| The task |
Which lines of the data below include the string "camera"? Return each of them.

| Records from a dataset |
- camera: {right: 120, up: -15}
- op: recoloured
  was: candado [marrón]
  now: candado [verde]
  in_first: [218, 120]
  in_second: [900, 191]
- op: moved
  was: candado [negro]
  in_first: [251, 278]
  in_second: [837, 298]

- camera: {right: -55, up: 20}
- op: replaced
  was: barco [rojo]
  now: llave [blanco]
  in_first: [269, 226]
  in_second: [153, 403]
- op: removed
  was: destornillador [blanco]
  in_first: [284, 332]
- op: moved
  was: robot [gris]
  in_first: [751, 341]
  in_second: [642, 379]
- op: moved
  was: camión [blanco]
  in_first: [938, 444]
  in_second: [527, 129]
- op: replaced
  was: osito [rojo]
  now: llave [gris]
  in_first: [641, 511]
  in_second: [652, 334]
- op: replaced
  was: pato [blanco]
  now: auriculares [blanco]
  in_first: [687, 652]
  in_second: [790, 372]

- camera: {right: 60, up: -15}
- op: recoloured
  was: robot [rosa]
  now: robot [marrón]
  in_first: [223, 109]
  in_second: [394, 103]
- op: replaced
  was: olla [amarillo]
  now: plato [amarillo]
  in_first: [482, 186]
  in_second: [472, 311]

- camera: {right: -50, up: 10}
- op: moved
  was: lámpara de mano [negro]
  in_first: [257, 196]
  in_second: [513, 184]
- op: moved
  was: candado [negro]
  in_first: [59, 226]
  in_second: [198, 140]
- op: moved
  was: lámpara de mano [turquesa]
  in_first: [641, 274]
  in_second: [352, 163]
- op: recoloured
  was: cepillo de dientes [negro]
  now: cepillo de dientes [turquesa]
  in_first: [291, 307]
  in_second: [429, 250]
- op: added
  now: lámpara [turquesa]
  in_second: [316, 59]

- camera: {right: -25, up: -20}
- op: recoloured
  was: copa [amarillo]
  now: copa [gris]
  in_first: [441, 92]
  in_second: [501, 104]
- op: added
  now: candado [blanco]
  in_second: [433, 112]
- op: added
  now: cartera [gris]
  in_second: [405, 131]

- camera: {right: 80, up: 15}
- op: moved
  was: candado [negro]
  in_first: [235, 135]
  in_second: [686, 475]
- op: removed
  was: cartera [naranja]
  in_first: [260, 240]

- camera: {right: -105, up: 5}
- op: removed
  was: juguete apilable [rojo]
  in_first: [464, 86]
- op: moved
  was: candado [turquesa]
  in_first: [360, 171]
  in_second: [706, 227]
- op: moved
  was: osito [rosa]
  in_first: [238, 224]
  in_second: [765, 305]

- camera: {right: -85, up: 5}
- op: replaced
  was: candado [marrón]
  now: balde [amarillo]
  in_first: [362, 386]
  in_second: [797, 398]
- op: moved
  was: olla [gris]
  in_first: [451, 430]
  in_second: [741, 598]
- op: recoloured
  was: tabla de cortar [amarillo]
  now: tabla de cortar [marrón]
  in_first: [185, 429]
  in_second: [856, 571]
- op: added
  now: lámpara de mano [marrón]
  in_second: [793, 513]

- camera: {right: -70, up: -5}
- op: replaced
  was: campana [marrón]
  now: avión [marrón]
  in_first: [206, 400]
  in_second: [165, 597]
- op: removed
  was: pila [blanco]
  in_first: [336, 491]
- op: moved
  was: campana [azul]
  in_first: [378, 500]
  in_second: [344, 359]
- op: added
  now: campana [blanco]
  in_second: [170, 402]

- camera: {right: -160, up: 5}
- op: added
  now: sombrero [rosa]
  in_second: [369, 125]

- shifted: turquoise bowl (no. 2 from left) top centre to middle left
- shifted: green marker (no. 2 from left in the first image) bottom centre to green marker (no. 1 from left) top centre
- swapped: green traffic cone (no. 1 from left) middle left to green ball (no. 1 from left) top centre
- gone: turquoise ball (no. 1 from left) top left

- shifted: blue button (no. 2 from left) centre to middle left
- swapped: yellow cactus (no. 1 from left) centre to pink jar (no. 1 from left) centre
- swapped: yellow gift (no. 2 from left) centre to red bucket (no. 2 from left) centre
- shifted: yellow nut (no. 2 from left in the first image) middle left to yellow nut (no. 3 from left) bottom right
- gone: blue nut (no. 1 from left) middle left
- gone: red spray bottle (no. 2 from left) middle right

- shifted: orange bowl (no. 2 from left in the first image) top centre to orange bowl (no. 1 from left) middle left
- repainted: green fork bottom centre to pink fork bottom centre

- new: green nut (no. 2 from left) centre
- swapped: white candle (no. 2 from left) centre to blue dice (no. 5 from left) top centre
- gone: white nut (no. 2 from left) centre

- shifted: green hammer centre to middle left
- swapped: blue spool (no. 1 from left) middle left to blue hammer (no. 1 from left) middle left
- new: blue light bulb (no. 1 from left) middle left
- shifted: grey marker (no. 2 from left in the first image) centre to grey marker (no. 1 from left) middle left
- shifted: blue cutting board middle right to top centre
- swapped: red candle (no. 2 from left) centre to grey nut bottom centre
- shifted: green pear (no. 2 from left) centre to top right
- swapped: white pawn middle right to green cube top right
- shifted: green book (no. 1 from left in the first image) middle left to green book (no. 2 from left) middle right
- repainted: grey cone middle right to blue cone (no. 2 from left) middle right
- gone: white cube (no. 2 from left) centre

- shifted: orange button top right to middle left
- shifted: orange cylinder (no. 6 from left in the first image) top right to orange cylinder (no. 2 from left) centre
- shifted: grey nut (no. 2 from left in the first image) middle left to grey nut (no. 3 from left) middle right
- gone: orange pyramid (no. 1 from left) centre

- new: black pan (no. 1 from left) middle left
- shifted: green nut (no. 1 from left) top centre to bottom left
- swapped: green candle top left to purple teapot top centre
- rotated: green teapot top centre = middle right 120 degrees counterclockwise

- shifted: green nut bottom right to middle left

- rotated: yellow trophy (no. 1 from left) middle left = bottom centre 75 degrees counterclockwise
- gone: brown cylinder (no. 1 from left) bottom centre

| Solution for this task |
- camera: {right: 120, up: -15}
- camera: {right: -55, up: 20}
- camera: {right: 60, up: -15}
- camera: {right: -50, up: 10}
- camera: {right: -25, up: -20}
- camera: {right: 80, up: 15}
- camera: {right: -105, up: 5}
- camera: {right: -85, up: 5}
- camera: {right: -70, up: -5}
- camera: {right: -160, up: 5}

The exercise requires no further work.